━━━━━ Data supplied ━━━━━

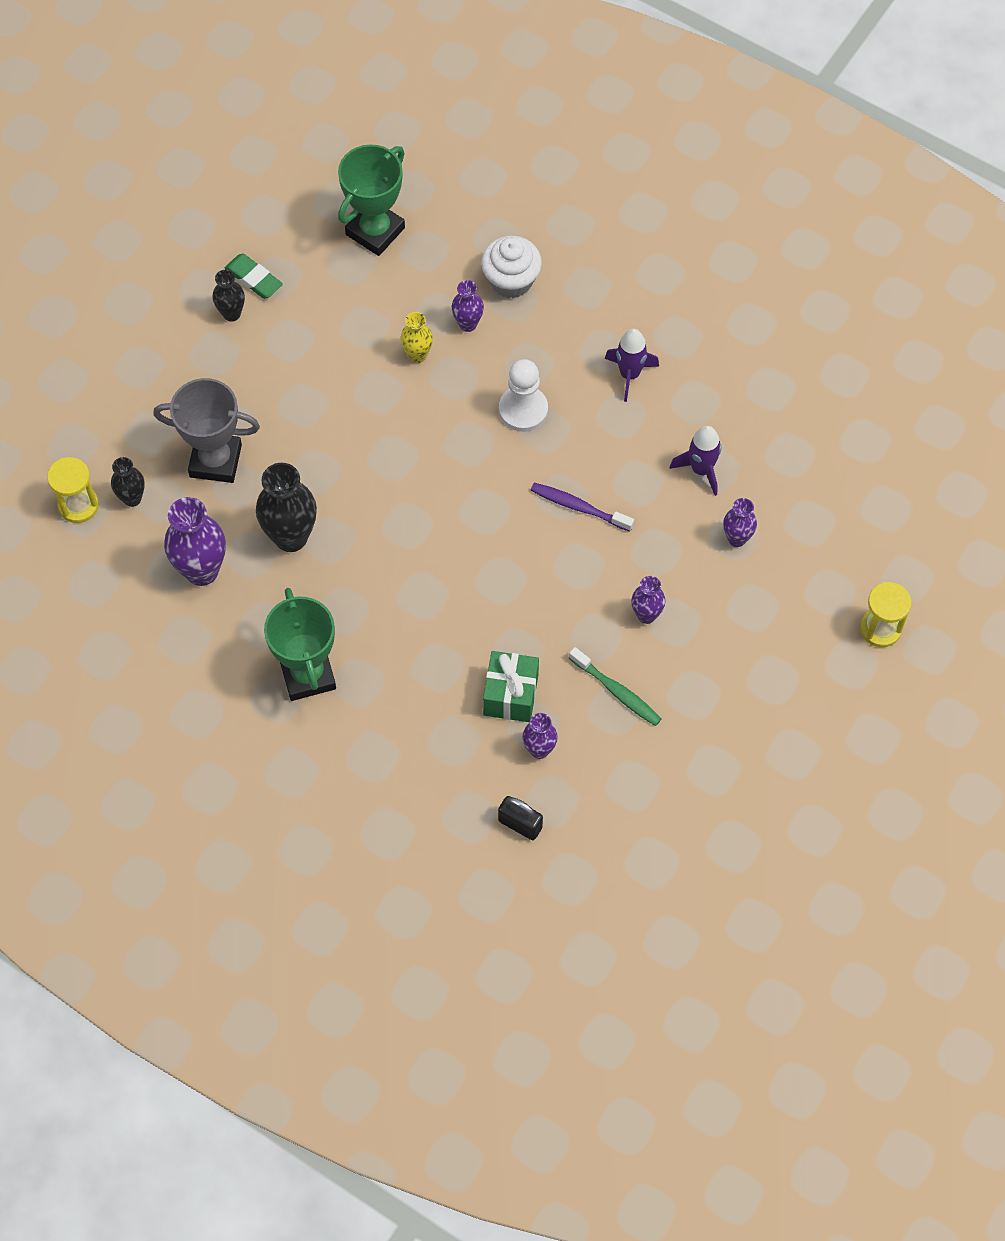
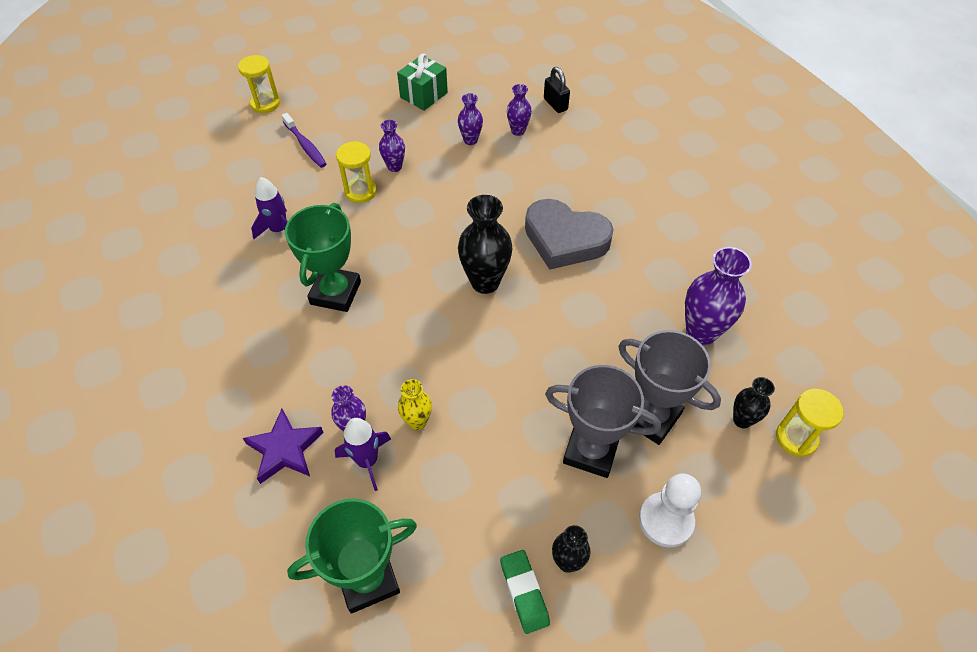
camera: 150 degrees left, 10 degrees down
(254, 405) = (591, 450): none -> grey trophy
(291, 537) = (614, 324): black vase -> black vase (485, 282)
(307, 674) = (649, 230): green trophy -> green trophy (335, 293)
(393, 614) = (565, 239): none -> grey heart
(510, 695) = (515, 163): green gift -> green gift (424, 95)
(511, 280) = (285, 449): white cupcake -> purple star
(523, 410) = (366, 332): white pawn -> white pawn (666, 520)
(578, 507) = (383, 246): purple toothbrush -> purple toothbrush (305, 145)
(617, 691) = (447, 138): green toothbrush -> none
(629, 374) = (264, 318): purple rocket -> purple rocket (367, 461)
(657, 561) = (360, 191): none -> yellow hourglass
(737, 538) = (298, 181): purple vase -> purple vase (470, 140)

━━━━━

#### [Prompt]
All that is wanted is the number of lines in the records that include the string "white".

#### [Answer section]
2